• _PROBLEM TO SOLVE_
Pick the lines holding the string "plate" out of the records and copy them.
======== MATERIALS PROVIDED
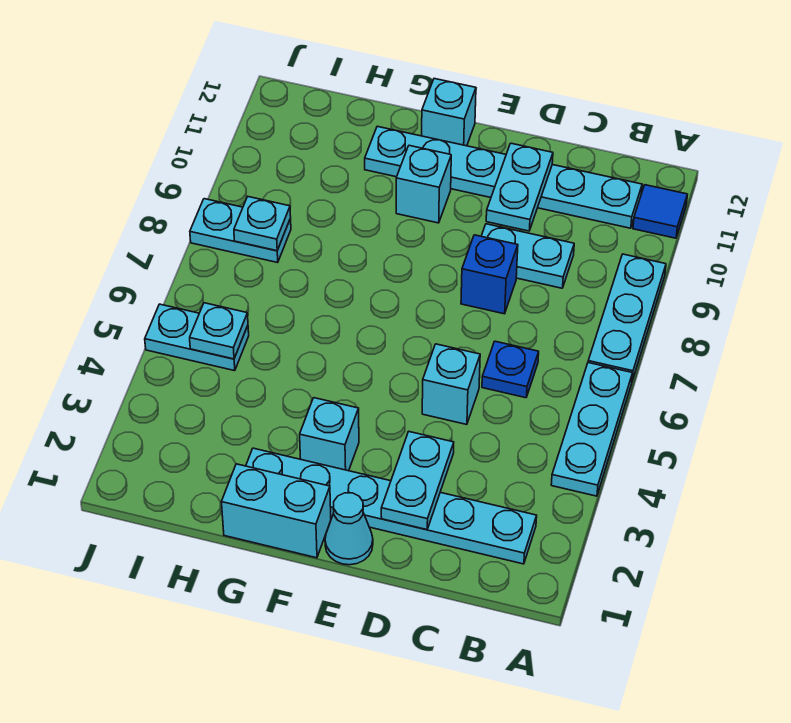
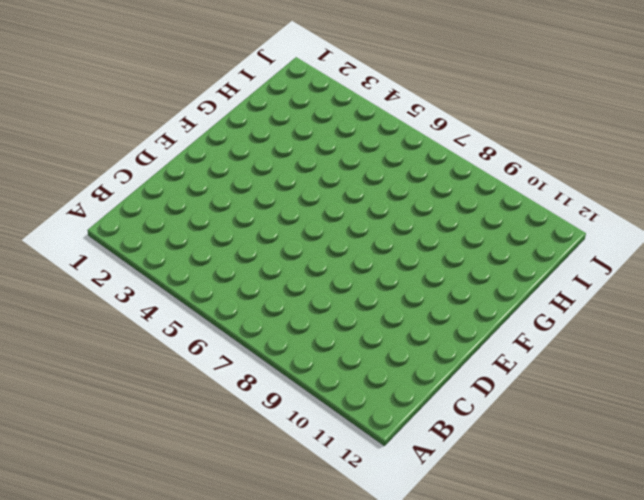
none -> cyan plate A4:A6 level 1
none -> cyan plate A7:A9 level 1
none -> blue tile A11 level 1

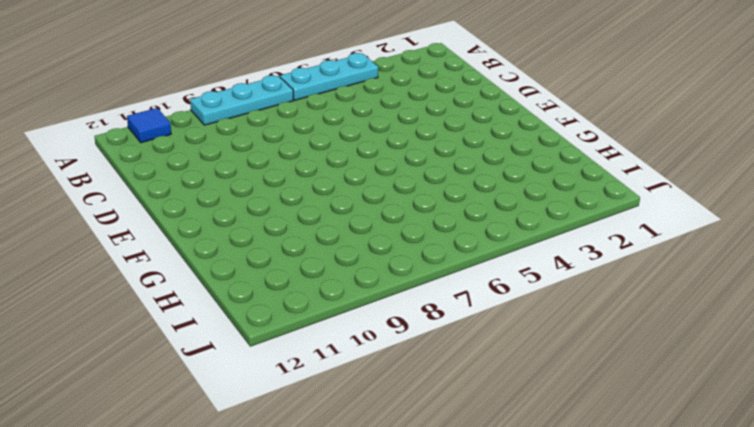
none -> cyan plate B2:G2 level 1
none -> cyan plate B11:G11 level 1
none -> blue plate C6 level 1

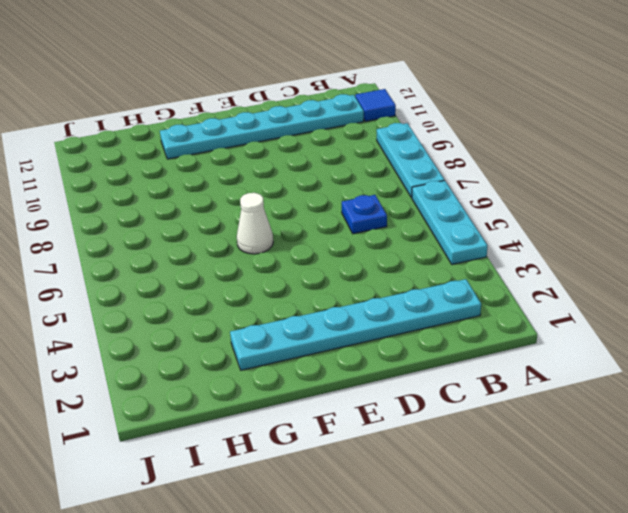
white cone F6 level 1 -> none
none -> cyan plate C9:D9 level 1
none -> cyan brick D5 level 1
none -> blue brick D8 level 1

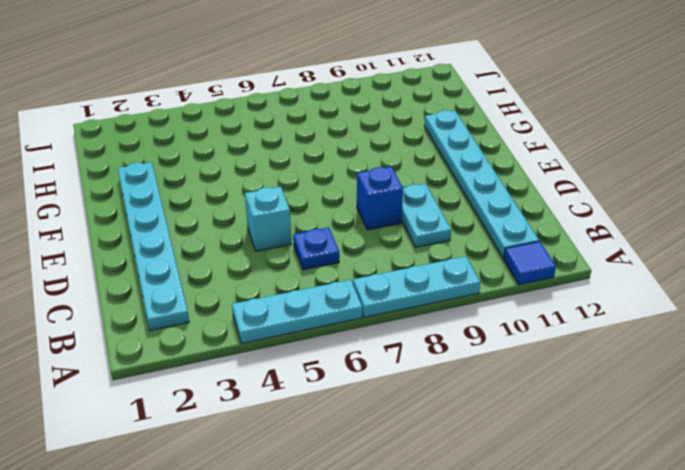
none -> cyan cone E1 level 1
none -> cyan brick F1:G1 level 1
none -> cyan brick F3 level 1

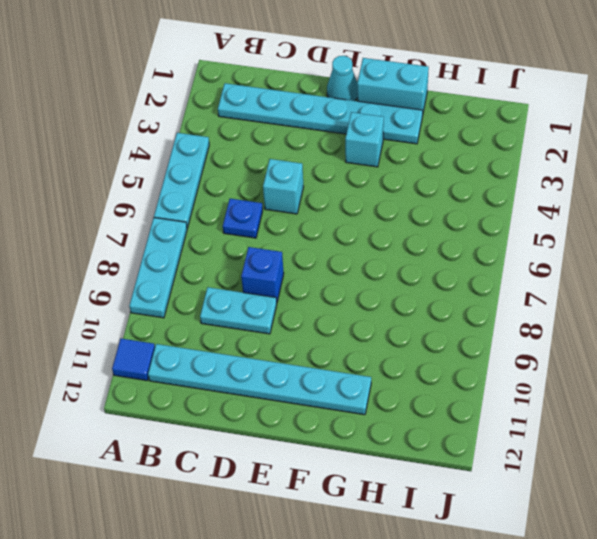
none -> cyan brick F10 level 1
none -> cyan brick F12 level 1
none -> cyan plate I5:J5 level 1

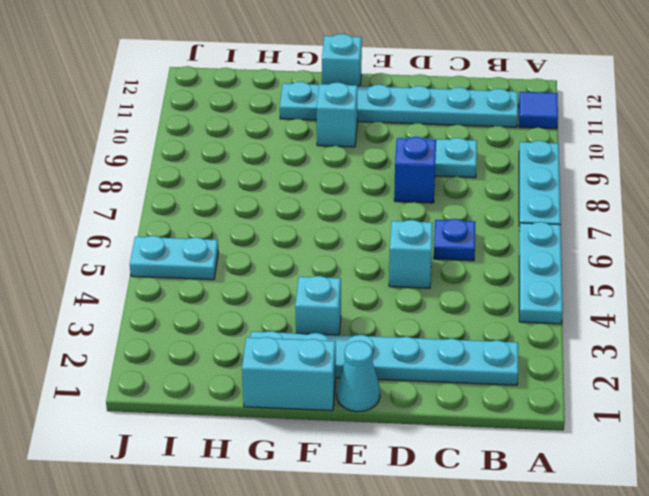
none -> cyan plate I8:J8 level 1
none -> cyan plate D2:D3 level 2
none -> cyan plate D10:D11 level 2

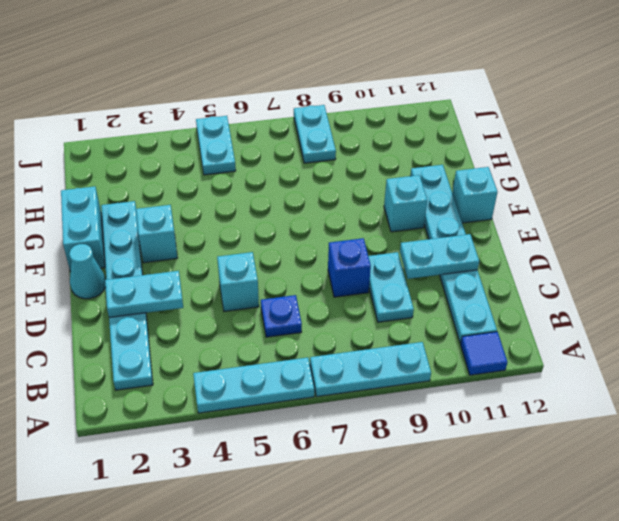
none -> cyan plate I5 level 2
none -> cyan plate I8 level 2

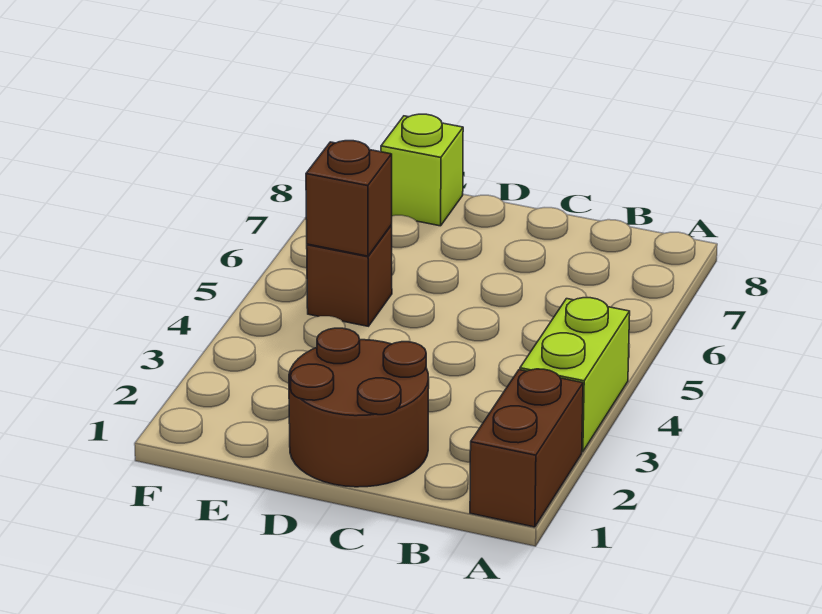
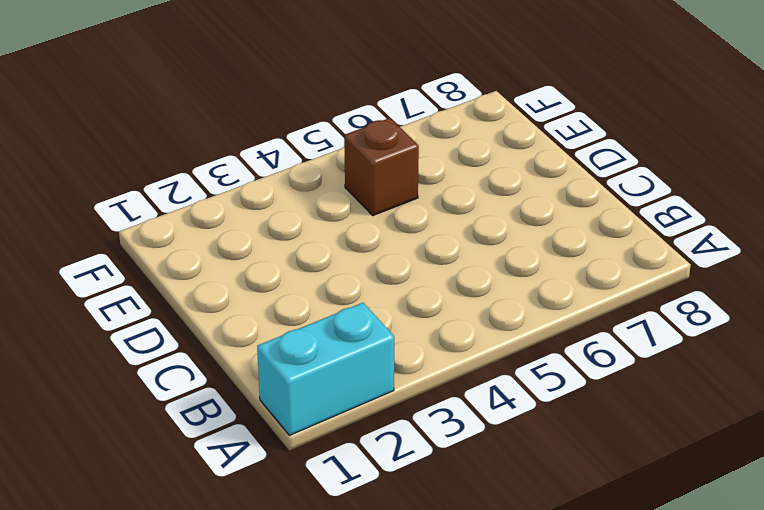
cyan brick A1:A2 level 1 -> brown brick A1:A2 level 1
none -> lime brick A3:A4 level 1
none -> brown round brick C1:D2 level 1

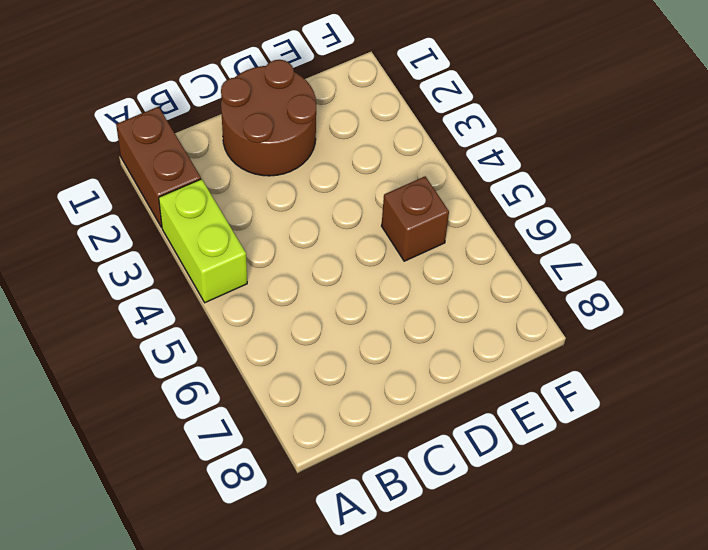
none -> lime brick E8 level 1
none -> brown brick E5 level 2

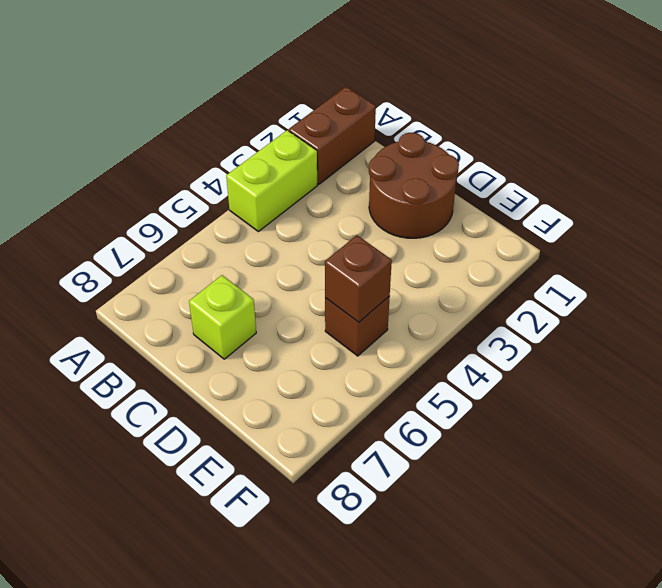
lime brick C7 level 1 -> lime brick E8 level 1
================
• _WRITTEN REPLY_
none -> cyan plate A4:A6 level 1
none -> cyan plate A7:A9 level 1
none -> cyan plate B2:G2 level 1
none -> cyan plate B11:G11 level 1
none -> blue plate C6 level 1
none -> cyan plate C9:D9 level 1
none -> cyan plate I5:J5 level 1
none -> cyan plate I8:J8 level 1
none -> cyan plate D2:D3 level 2
none -> cyan plate D10:D11 level 2
none -> cyan plate I5 level 2
none -> cyan plate I8 level 2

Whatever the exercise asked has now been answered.